<<<<

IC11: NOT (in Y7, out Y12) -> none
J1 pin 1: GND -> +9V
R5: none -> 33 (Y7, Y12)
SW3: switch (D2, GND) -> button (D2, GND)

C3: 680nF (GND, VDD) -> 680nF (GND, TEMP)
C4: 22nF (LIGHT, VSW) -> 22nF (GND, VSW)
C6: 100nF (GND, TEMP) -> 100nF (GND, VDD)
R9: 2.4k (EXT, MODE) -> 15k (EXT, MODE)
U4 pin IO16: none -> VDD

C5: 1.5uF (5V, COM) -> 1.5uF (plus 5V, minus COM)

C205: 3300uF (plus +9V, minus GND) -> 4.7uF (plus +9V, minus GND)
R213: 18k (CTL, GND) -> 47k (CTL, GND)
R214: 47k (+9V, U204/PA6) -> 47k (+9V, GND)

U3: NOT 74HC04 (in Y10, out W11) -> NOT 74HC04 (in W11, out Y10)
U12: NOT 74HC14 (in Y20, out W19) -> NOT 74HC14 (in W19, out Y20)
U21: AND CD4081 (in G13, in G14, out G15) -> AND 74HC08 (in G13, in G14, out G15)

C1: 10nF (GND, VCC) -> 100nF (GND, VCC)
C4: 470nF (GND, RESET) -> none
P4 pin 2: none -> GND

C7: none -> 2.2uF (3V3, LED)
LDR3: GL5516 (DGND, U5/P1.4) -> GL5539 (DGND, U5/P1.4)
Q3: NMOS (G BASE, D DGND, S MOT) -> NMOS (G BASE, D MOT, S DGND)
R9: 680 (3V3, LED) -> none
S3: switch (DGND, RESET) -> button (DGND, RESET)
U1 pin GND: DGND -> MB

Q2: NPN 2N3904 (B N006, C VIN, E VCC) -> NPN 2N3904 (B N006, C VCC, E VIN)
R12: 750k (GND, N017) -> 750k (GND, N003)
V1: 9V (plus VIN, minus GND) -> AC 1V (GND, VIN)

>>>>

▶ _What is required_
Filter the listing above, keeping only the lines with "plus".

▶ _Response_
C5: 1.5uF (5V, COM) -> 1.5uF (plus 5V, minus COM)
C205: 3300uF (plus +9V, minus GND) -> 4.7uF (plus +9V, minus GND)
V1: 9V (plus VIN, minus GND) -> AC 1V (GND, VIN)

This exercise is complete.